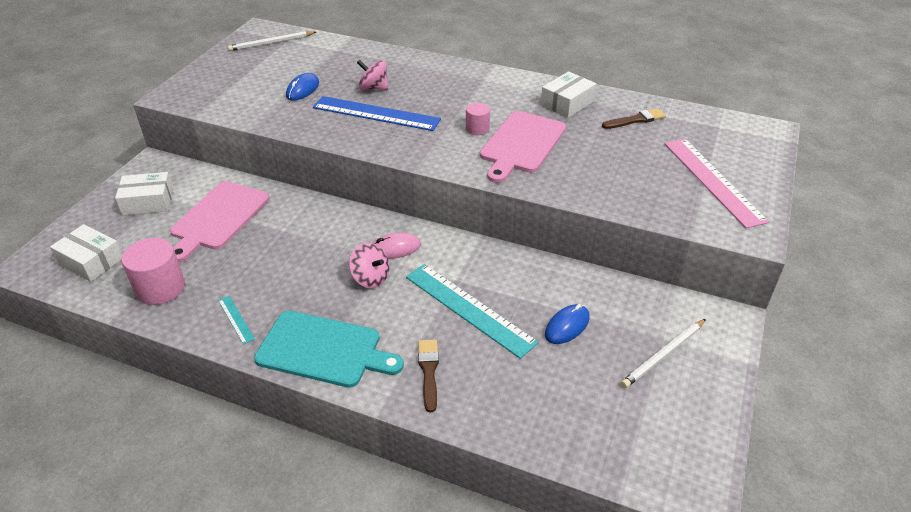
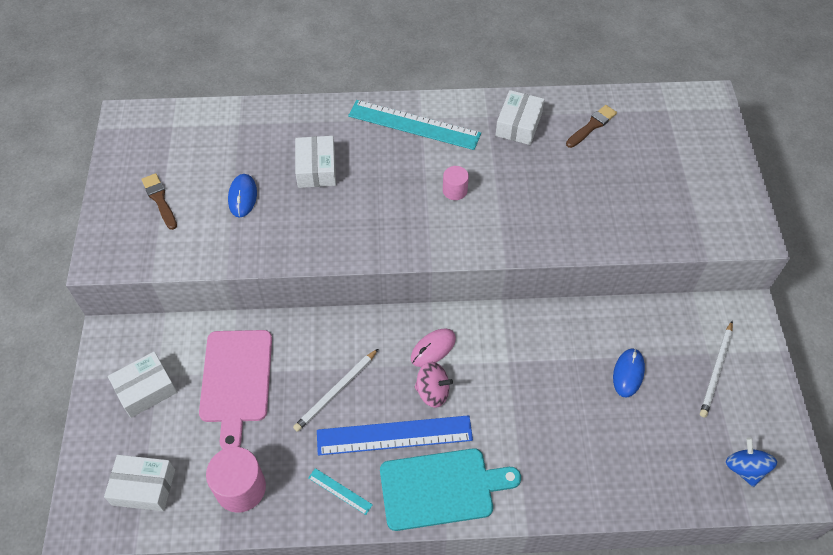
camera: 25 degrees left, 15 degrees up
(271, 43) = (156, 136): white pencil -> white pencil (336, 391)
(373, 88) = (316, 169): pink spinning top -> white box
(376, 114) = (343, 205): blue ruler -> blue ruler (394, 435)
(429, 371) = (543, 470): brown brush -> brown brush (160, 200)
(469, 308) = (539, 389): turquoise ruler -> turquoise ruler (414, 124)
(521, 144) = (507, 196): pink cutting board -> none
(644, 449) = (745, 468): none -> blue spinning top
(713, 181) = (694, 182): pink ruler -> none

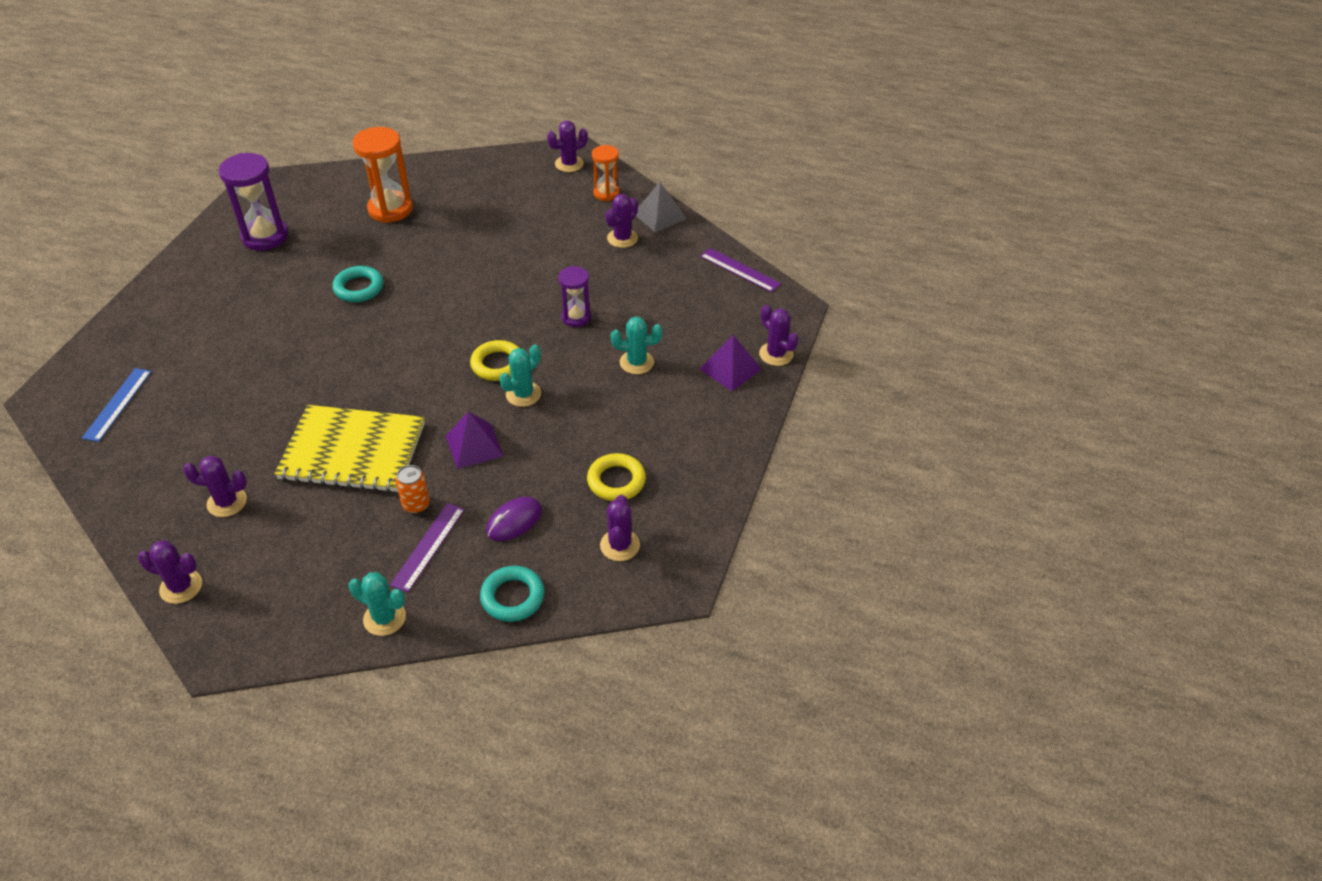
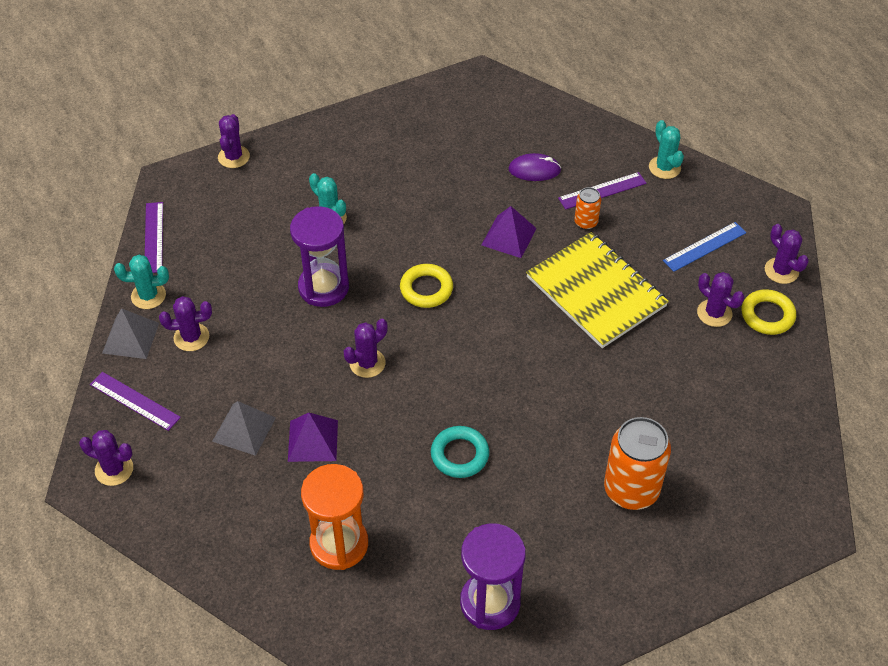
camera: 135 degrees left, 5 degrees up
(117, 404) = (752, 471): blue ruler -> blue ruler (704, 246)
(212, 339) = (631, 489): none -> orange can
(513, 597) = (579, 130): turquoise ring -> none
(519, 220) = (244, 429): none -> grey pyramid
(523, 394) = (435, 251): turquoise cactus -> turquoise cactus (148, 296)
(576, 317) = (323, 287): purple hourglass -> purple hourglass, size x1.66
(606, 193) = (134, 401): orange hourglass -> purple ruler
(616, 481) = (445, 151): yellow ring -> yellow ring (767, 315)
(620, 545) = (487, 115): purple cactus -> purple cactus (367, 363)
(730, 369) = (277, 169): purple pyramid -> purple pyramid (313, 440)

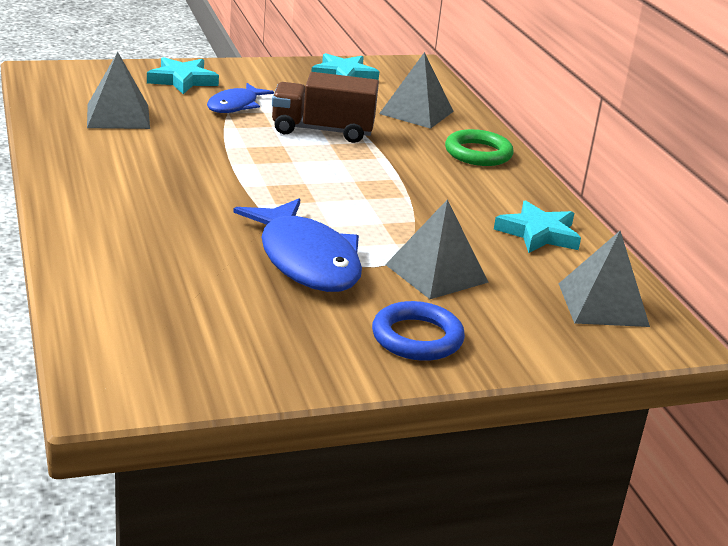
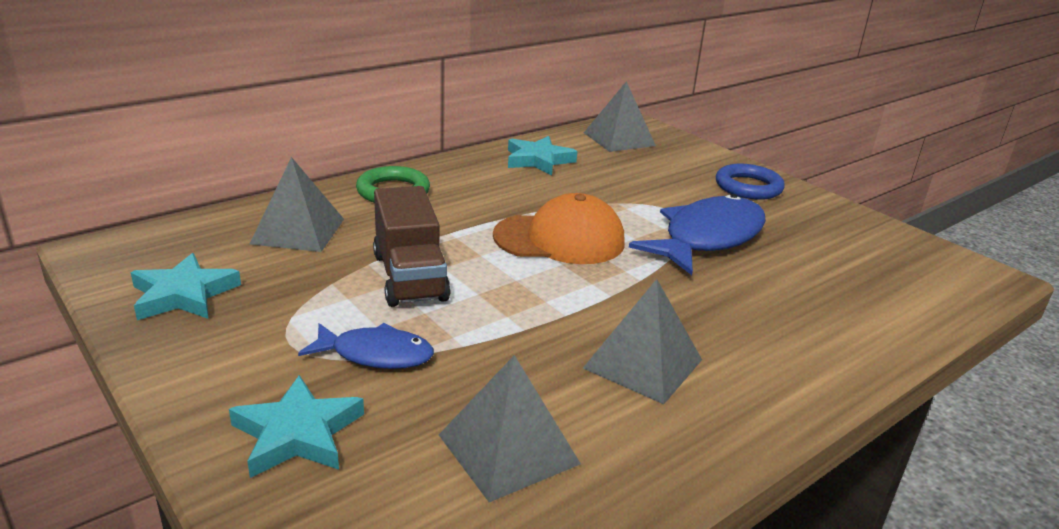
camera: 110 degrees left, 0 degrees up
(348, 193) = (559, 239): none -> orange cap
(436, 273) = (653, 189): grey pyramid -> grey pyramid (642, 364)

◇ ◇ ◇

Give the data again exactly as written, with no pictures included.

§ Worked solution:
camera: 25 degrees left, 15 degrees up
(271, 43) = (156, 136): white pencil -> white pencil (336, 391)
(373, 88) = (316, 169): pink spinning top -> white box
(376, 114) = (343, 205): blue ruler -> blue ruler (394, 435)
(429, 371) = (543, 470): brown brush -> brown brush (160, 200)
(469, 308) = (539, 389): turquoise ruler -> turquoise ruler (414, 124)
(521, 144) = (507, 196): pink cutting board -> none
(644, 449) = (745, 468): none -> blue spinning top
(713, 181) = (694, 182): pink ruler -> none

camera: 135 degrees left, 5 degrees up
(117, 404) = (752, 471): blue ruler -> blue ruler (704, 246)
(212, 339) = (631, 489): none -> orange can
(513, 597) = (579, 130): turquoise ring -> none
(519, 220) = (244, 429): none -> grey pyramid
(523, 394) = (435, 251): turquoise cactus -> turquoise cactus (148, 296)
(576, 317) = (323, 287): purple hourglass -> purple hourglass, size x1.66
(606, 193) = (134, 401): orange hourglass -> purple ruler
(616, 481) = (445, 151): yellow ring -> yellow ring (767, 315)
(620, 545) = (487, 115): purple cactus -> purple cactus (367, 363)
(730, 369) = (277, 169): purple pyramid -> purple pyramid (313, 440)

camera: 110 degrees left, 0 degrees up
(348, 193) = (559, 239): none -> orange cap
(436, 273) = (653, 189): grey pyramid -> grey pyramid (642, 364)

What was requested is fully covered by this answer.